- **RECORDS FOR THE EXERCISE**
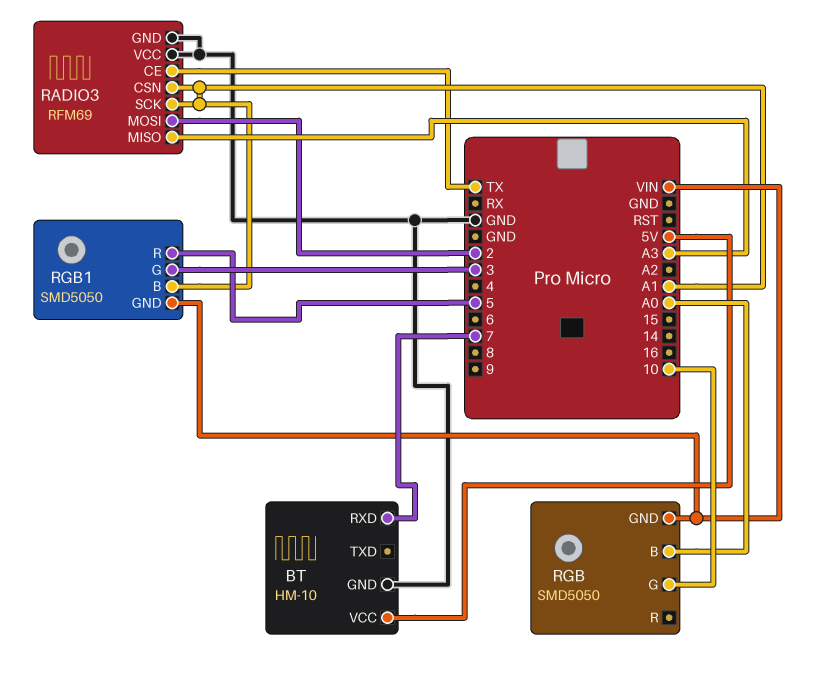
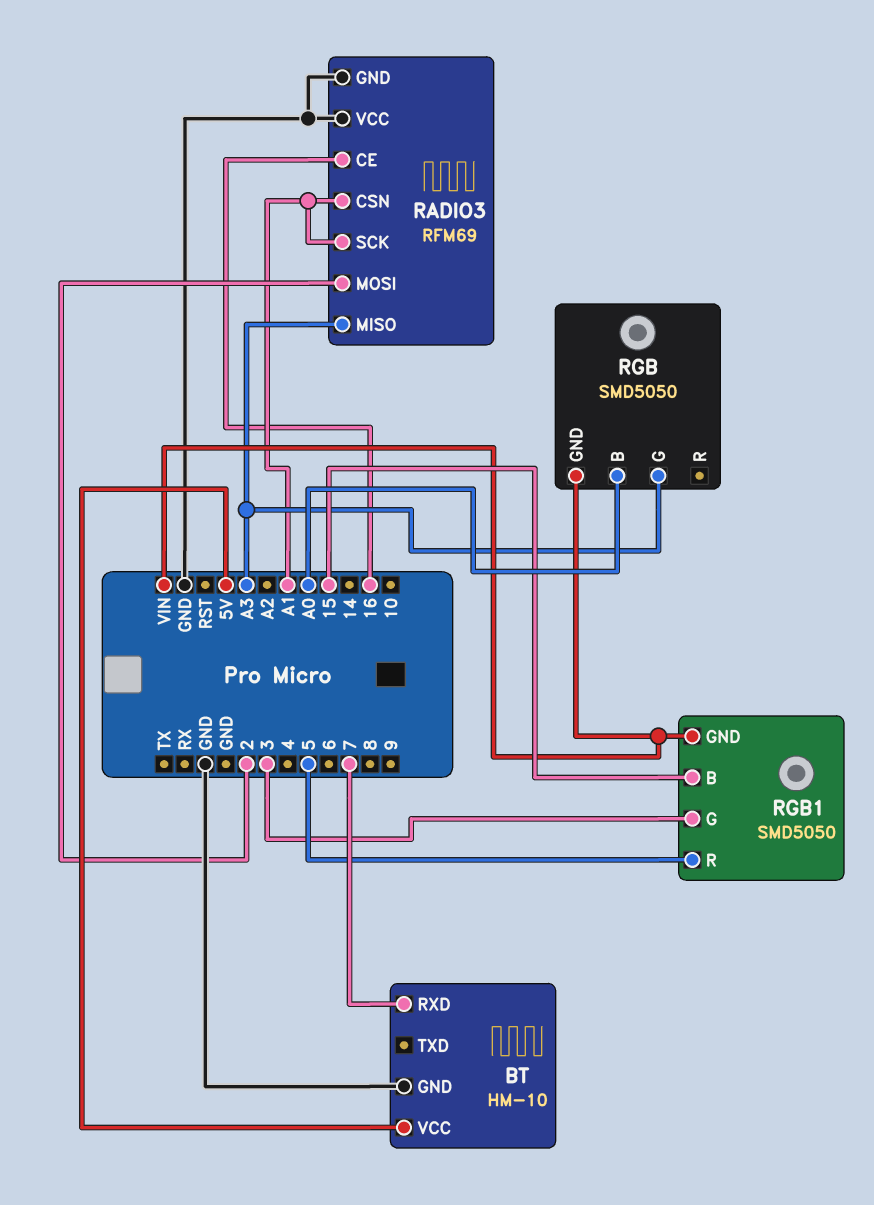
RADIO3 pin CE: TX -> 16
RGB pin G: 10 -> A3
RGB1 pin B: A1 -> 15

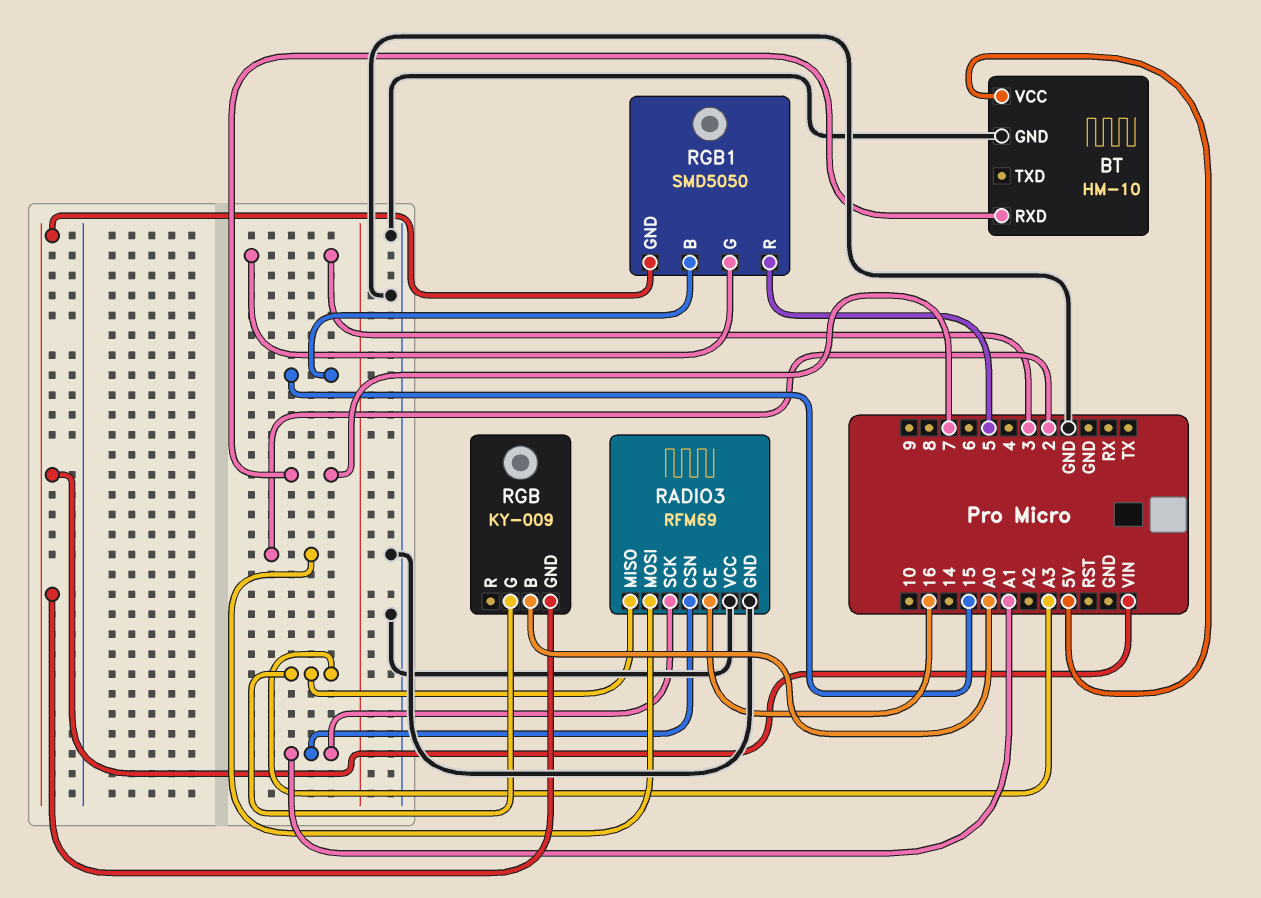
RGB: SMD5050 -> KY-009

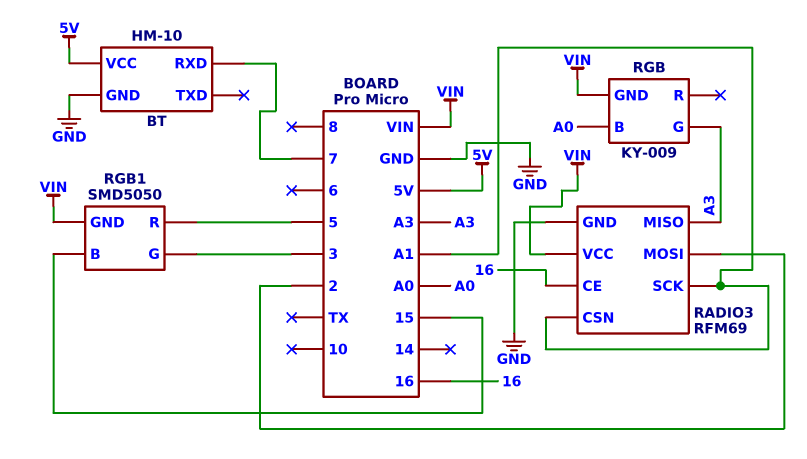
RADIO3 pin VCC: GND -> VIN

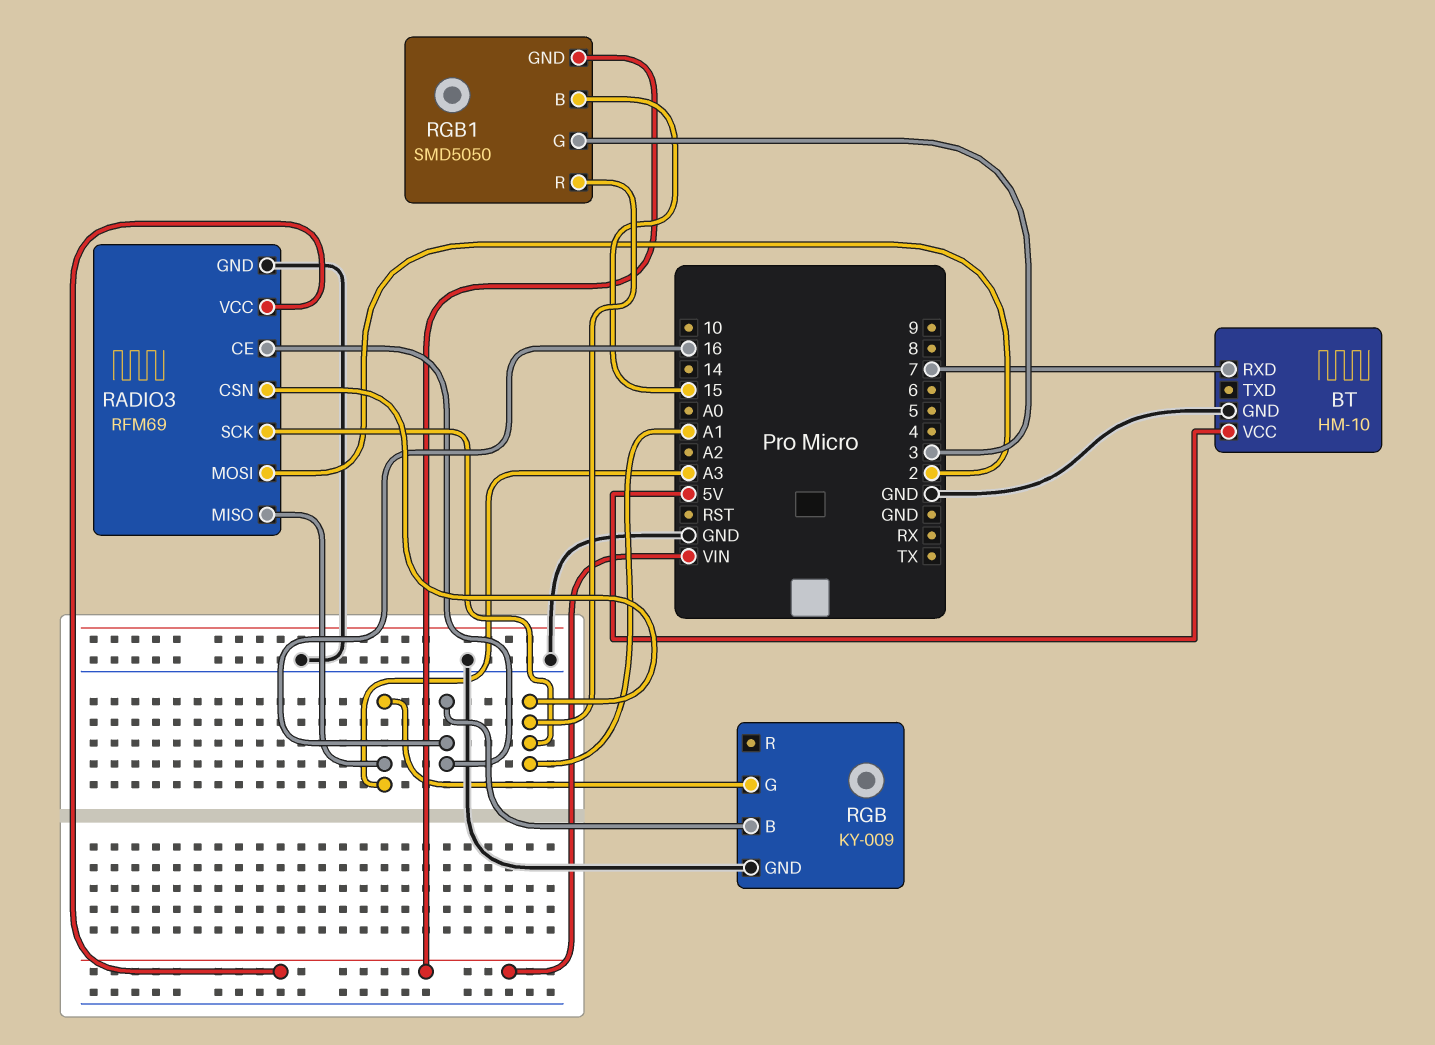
RGB pin B: A0 -> 16
RGB pin GND: VIN -> GND
RGB1 pin R: 5 -> A1

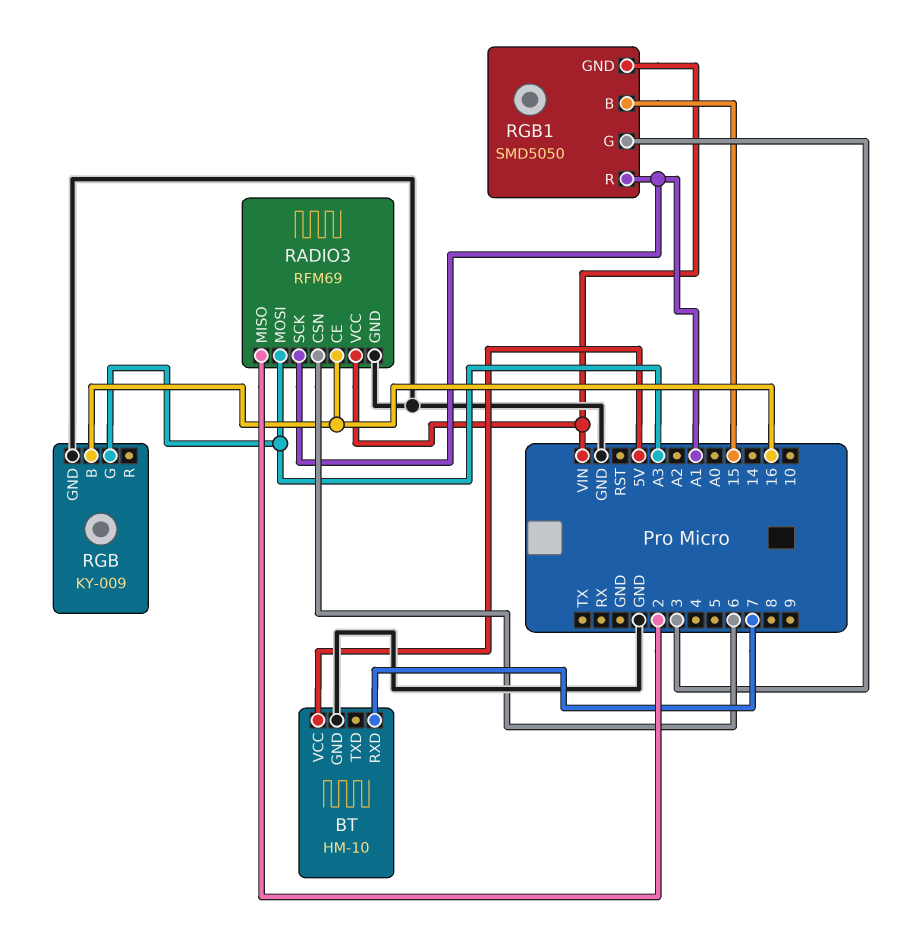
RADIO3 pin CSN: A1 -> 6
RADIO3 pin MISO: A3 -> 2
RADIO3 pin MOSI: 2 -> A3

- **WORK ORDER**
Extract all the data above exactly, excluding every picture.

- **FINISHED TASK**
RADIO3 pin CE: TX -> 16
RGB pin G: 10 -> A3
RGB1 pin B: A1 -> 15

RGB: SMD5050 -> KY-009

RADIO3 pin VCC: GND -> VIN

RGB pin B: A0 -> 16
RGB pin GND: VIN -> GND
RGB1 pin R: 5 -> A1

RADIO3 pin CSN: A1 -> 6
RADIO3 pin MISO: A3 -> 2
RADIO3 pin MOSI: 2 -> A3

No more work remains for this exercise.